• _WHAT YOU HAVE TO DO_: Scan the entries below for the word "none". Copy each line that has it.

• _SOURCE INFORMATION_:
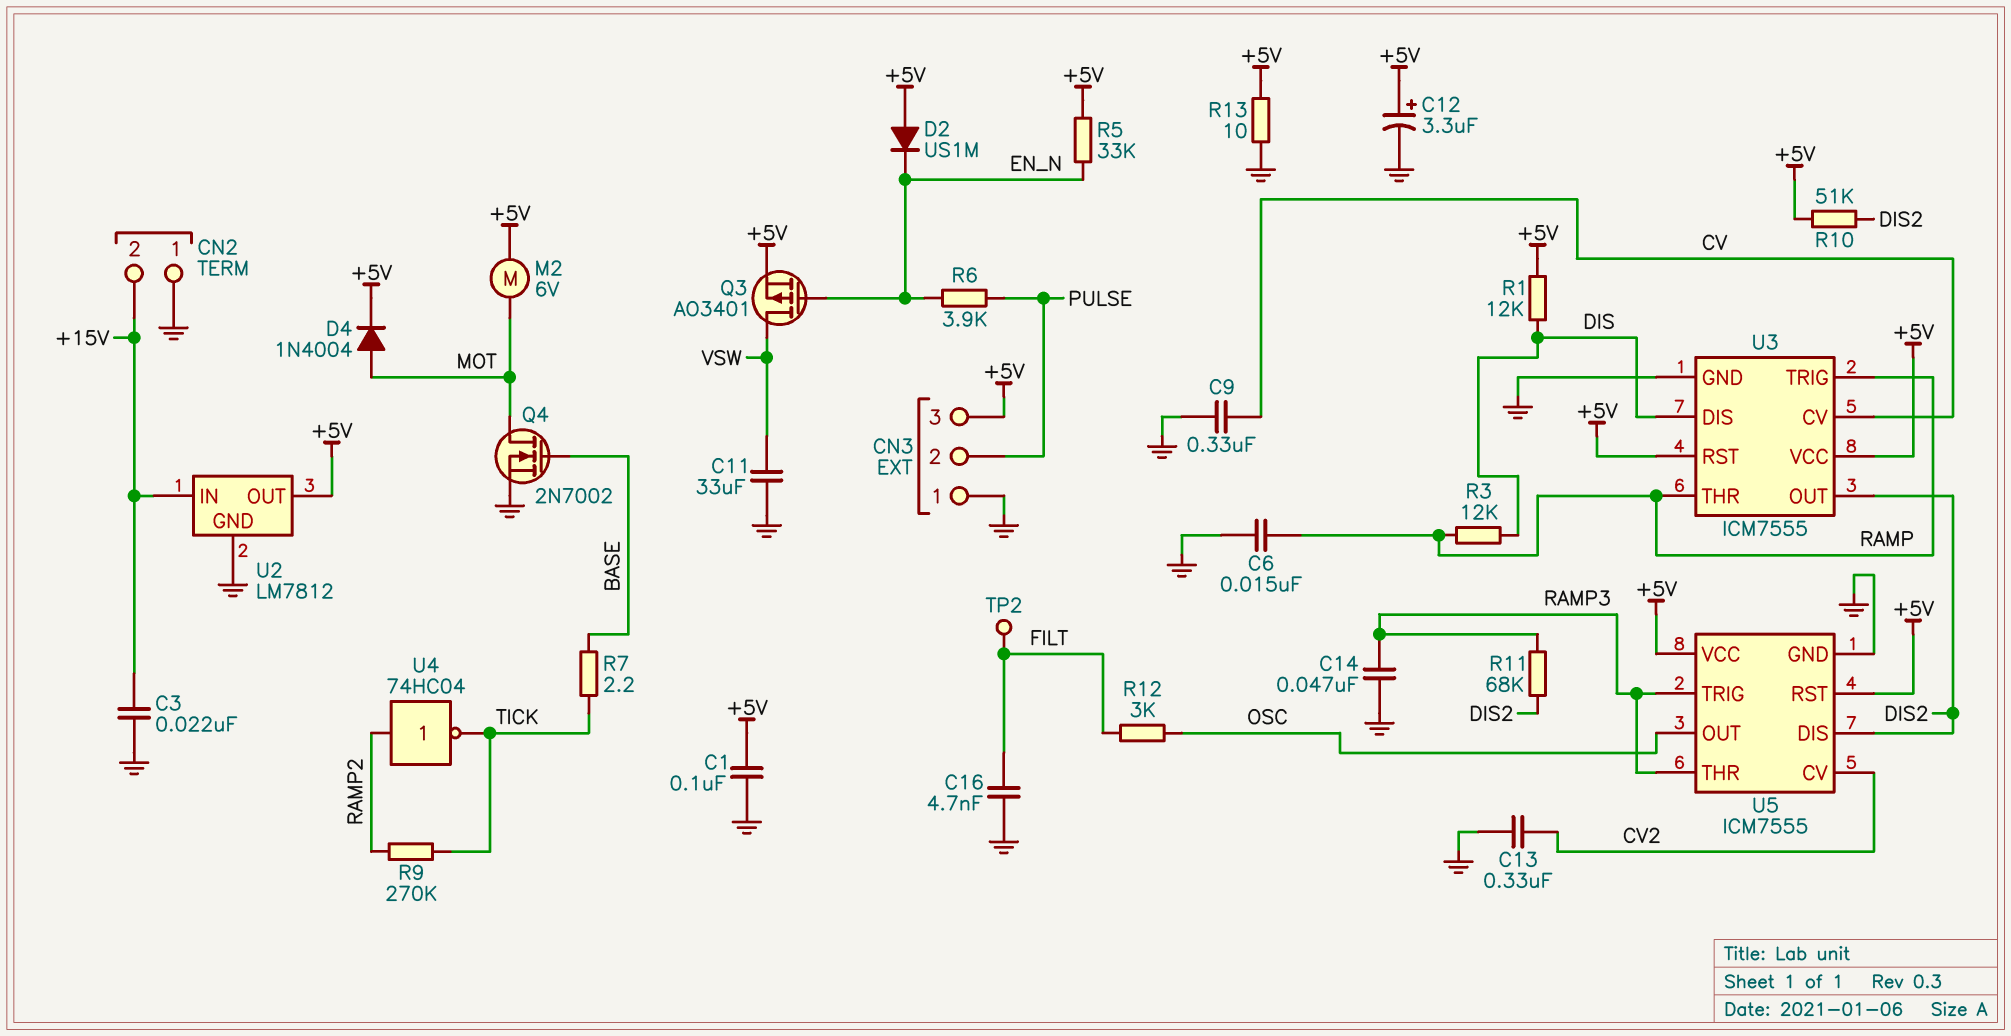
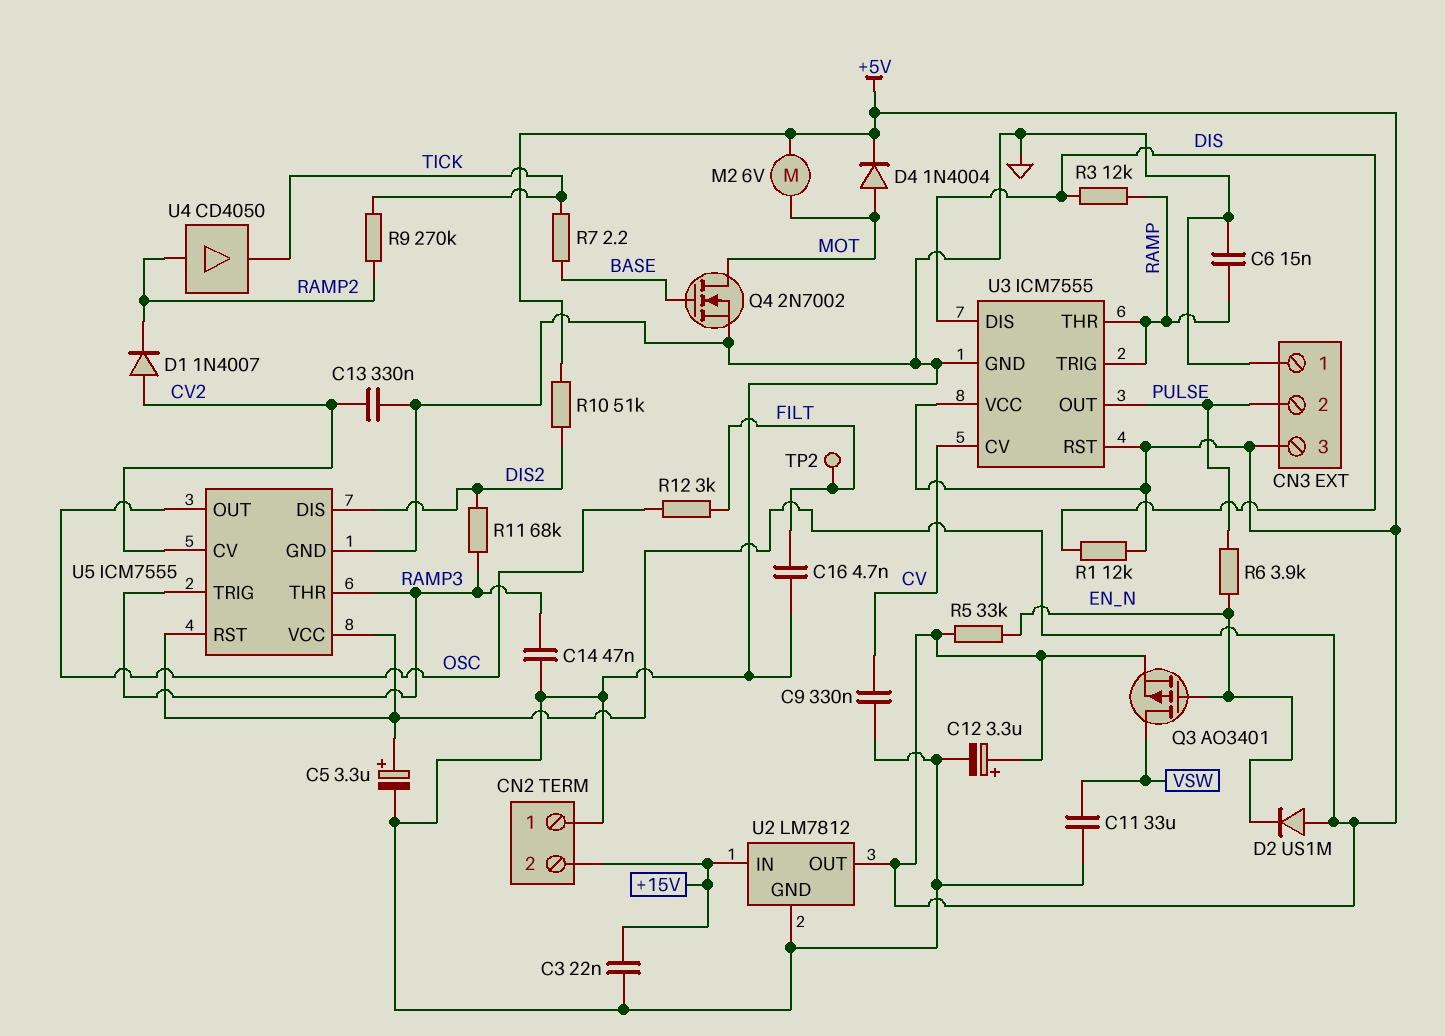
C1: 100nF (+5V, GND) -> none
C5: none -> 3.3uF (plus +5V, minus GND)
D1: none -> diode 1N4007 (A CV2, K RAMP2)
R13: 10 (+5V, GND) -> none
U3 pin OUT: DIS2 -> PULSE
U4: NOT 74HC04 (in RAMP2, out TICK) -> buffer CD4050 (in RAMP2, out TICK)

• _EXPECTED ANSWER_:
C1: 100nF (+5V, GND) -> none
C5: none -> 3.3uF (plus +5V, minus GND)
D1: none -> diode 1N4007 (A CV2, K RAMP2)
R13: 10 (+5V, GND) -> none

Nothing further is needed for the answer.